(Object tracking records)
::::::::::
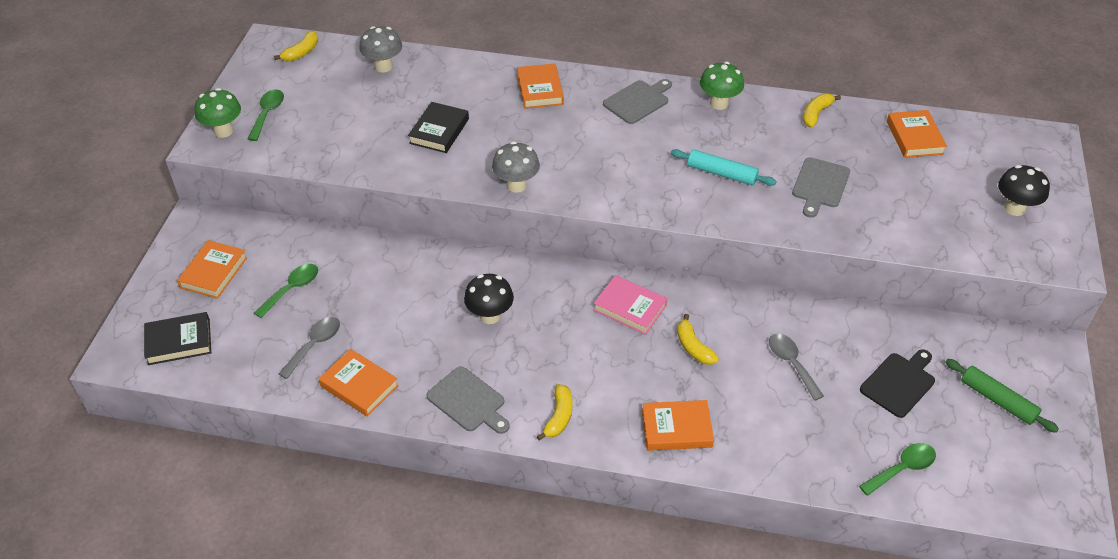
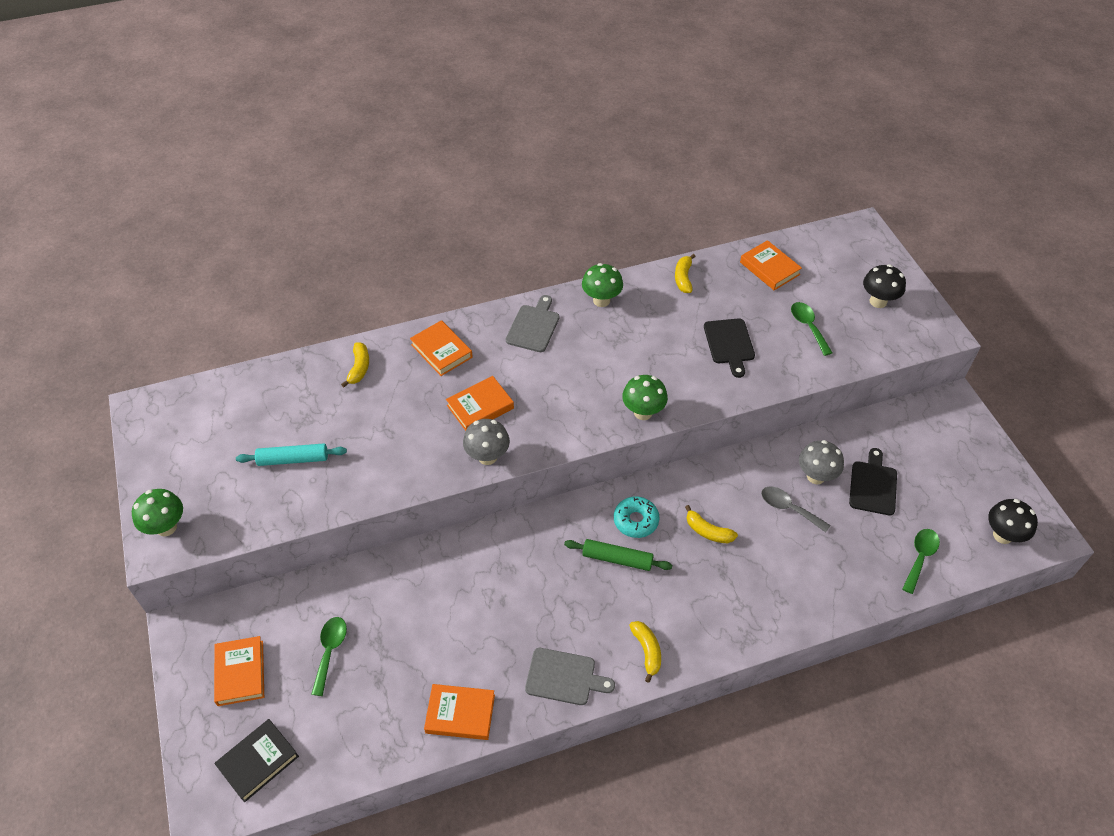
camera: 30 degrees left, 5 degrees up
(267, 114) = (198, 488): green spoon -> green spoon (808, 327)
(301, 52) = (184, 407): yellow banana -> yellow banana (359, 368)
(314, 345) = (391, 696): grey spoon -> none
(383, 66) = (278, 388): grey mushroom -> grey mushroom (816, 476)
(439, 131) = (379, 433): black book -> none
(490, 316) = (527, 587): black mushroom -> black mushroom (1002, 535)
(630, 308) = (636, 521): pink book -> turquoise donut
(676, 428) = (743, 611): orange book -> orange book (480, 407)
(687, 208) = (643, 412): none -> green mushroom
(722, 173) = (648, 367): turquoise rolling pin -> turquoise rolling pin (293, 459)
(820, 185) = (729, 344): grey cutting board -> black cutting board
(997, 400) = (945, 465): green rolling pin -> green rolling pin (617, 559)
::::::::::
Taking the line with "(439, 131) = (379, 433): black book -> none" as the start and the last line of the data above as the end, write out those two lines and every line between them exactly, and only those.

(439, 131) = (379, 433): black book -> none
(490, 316) = (527, 587): black mushroom -> black mushroom (1002, 535)
(630, 308) = (636, 521): pink book -> turquoise donut
(676, 428) = (743, 611): orange book -> orange book (480, 407)
(687, 208) = (643, 412): none -> green mushroom
(722, 173) = (648, 367): turquoise rolling pin -> turquoise rolling pin (293, 459)
(820, 185) = (729, 344): grey cutting board -> black cutting board
(997, 400) = (945, 465): green rolling pin -> green rolling pin (617, 559)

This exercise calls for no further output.